*** Input data Section Begins ***
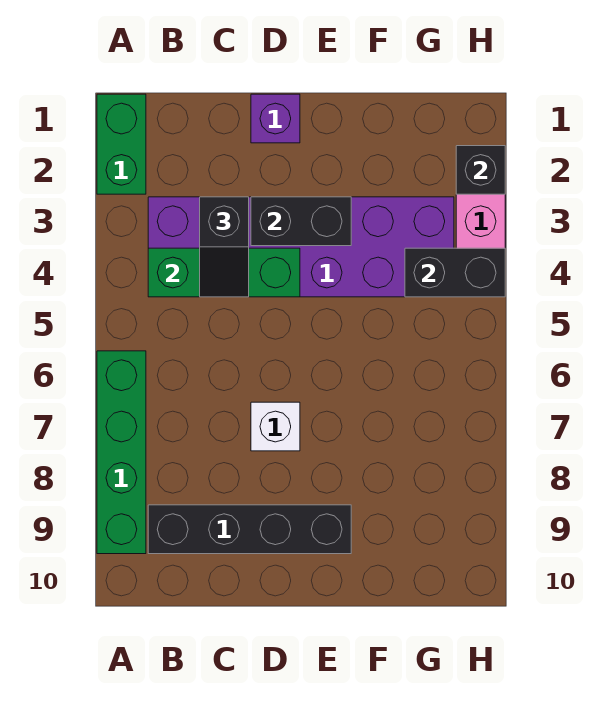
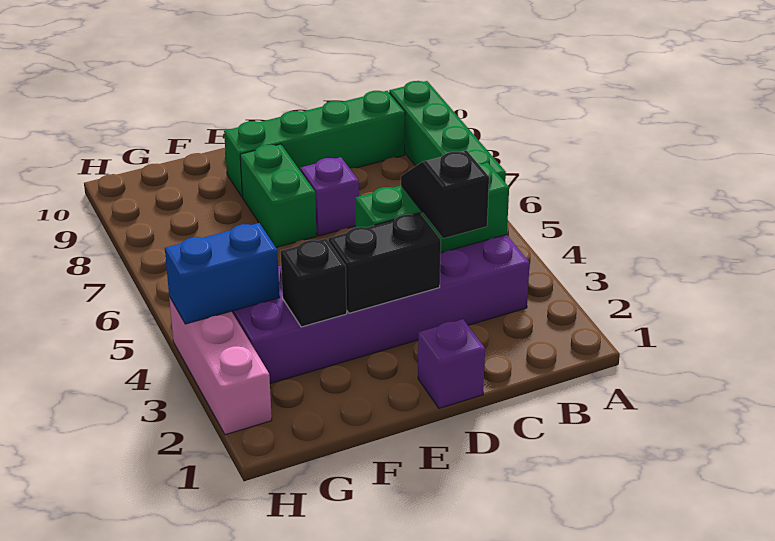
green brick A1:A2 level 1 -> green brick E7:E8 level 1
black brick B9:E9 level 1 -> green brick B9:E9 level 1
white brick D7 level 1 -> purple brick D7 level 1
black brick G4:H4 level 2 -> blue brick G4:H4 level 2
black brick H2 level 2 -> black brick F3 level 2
*** Input data Section Ends ***
* What you are asked to do *
Each line from the one holding "black brick G4:H4" to the end of the data above goes into the answer exactly as written, and no other line does.

* Exercise solution *
black brick G4:H4 level 2 -> blue brick G4:H4 level 2
black brick H2 level 2 -> black brick F3 level 2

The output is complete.